ABOUT THIS EXERCISE
Look for the line containing "removed | fusée" in the listing below; from there, output every line exactly, the last one included.

RAW DATA
"""
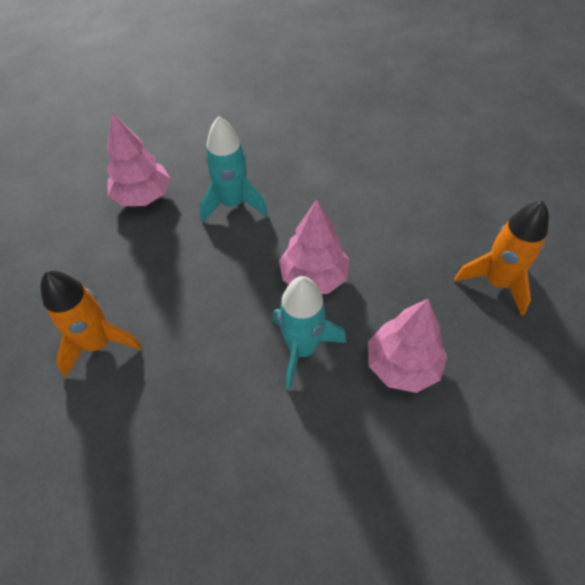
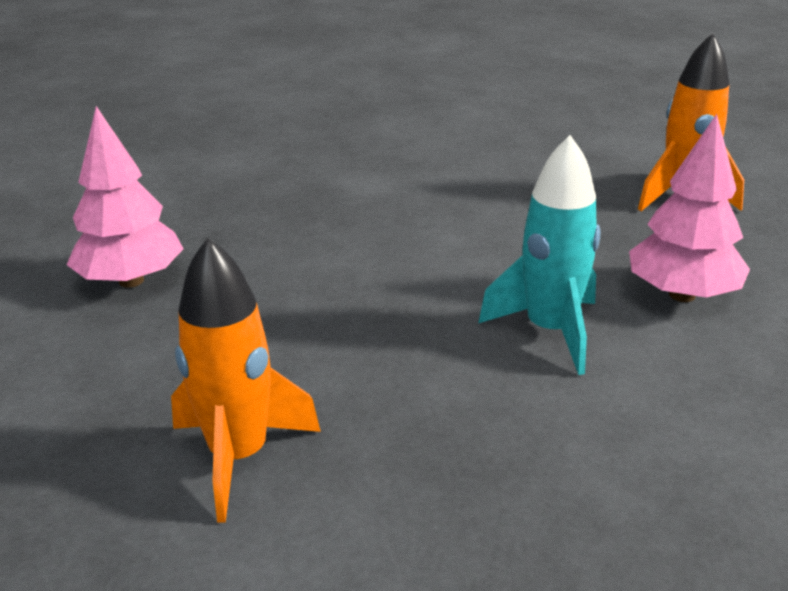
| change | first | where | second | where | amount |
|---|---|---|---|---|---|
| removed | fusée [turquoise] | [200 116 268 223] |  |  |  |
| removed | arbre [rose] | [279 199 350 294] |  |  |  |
"""
ANSWER BELOW
| removed | fusée [turquoise] | [200 116 268 223] |  |  |  |
| removed | arbre [rose] | [279 199 350 294] |  |  |  |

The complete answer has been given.